---- TASK DATA
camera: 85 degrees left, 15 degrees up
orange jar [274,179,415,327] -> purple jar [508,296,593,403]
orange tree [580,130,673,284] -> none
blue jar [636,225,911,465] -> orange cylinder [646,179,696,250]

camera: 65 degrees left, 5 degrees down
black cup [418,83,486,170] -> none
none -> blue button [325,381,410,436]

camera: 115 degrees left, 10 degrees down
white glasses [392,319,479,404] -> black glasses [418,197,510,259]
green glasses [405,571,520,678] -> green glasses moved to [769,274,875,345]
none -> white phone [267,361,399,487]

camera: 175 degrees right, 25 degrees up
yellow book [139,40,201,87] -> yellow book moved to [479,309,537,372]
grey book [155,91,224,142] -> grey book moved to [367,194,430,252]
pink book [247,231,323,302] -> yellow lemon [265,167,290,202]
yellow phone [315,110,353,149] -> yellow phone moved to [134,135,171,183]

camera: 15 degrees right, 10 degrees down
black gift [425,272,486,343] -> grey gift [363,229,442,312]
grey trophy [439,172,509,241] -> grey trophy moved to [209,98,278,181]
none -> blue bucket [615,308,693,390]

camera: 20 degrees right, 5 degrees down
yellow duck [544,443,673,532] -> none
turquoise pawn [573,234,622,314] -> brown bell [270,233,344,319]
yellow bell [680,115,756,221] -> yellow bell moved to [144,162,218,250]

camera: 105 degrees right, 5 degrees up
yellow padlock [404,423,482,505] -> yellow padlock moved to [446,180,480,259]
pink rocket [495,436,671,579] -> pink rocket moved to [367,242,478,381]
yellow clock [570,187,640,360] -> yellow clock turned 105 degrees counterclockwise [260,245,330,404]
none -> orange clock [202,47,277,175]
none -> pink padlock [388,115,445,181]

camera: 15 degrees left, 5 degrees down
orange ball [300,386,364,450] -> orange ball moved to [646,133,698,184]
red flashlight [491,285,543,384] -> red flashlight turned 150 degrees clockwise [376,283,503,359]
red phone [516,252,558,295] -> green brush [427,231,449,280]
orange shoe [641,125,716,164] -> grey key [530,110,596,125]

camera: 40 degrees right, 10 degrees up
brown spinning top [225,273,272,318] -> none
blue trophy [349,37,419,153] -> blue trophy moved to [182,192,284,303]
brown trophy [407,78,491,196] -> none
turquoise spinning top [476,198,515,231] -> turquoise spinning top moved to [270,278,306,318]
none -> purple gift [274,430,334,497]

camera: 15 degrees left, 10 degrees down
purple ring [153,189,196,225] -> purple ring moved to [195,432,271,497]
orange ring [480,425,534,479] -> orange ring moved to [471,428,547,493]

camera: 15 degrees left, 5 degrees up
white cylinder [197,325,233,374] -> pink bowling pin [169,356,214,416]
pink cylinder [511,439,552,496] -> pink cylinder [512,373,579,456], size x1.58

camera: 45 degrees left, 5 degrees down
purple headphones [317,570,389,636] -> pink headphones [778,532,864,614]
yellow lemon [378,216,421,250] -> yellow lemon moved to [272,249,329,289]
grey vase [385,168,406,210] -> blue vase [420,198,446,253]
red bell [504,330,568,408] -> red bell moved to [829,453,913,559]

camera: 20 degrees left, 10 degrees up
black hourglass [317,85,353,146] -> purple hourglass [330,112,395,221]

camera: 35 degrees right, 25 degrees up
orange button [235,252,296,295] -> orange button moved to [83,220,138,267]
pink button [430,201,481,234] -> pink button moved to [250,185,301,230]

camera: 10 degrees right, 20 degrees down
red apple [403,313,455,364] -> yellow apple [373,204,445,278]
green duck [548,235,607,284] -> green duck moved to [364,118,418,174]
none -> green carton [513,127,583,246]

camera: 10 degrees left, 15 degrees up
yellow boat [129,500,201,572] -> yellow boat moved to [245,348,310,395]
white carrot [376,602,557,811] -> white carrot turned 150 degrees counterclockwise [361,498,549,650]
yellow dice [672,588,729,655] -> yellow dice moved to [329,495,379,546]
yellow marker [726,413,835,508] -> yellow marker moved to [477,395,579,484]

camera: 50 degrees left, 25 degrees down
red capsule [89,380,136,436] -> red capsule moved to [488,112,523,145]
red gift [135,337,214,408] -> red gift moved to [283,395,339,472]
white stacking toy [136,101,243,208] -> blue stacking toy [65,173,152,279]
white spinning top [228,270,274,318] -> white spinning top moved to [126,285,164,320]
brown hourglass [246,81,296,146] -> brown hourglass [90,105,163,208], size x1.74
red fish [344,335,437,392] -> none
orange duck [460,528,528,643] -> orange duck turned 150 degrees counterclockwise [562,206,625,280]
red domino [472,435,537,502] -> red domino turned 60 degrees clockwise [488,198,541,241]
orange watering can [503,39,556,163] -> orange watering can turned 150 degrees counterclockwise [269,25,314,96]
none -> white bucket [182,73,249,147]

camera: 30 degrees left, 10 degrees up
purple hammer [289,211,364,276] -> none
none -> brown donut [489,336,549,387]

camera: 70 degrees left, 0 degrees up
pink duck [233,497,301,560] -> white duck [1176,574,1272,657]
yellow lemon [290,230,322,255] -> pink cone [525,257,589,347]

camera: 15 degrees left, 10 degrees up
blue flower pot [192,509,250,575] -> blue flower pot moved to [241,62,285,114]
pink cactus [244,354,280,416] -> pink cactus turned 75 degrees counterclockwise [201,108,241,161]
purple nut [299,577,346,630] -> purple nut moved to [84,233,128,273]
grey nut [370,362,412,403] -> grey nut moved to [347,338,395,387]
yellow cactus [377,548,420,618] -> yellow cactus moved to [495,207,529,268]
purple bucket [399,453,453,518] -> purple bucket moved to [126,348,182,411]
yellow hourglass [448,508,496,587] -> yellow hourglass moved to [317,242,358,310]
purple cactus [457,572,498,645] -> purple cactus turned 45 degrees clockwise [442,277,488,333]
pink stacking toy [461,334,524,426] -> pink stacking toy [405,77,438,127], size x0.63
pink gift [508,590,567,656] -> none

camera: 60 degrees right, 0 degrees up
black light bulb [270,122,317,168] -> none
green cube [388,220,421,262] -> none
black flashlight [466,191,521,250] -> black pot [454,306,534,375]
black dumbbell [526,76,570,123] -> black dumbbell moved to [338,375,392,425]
--------
_WORK ORDER_:
Report how many lines in the listing above include the word "size". Give nothing but the number.

_EXERCISE OUTPUT_:
3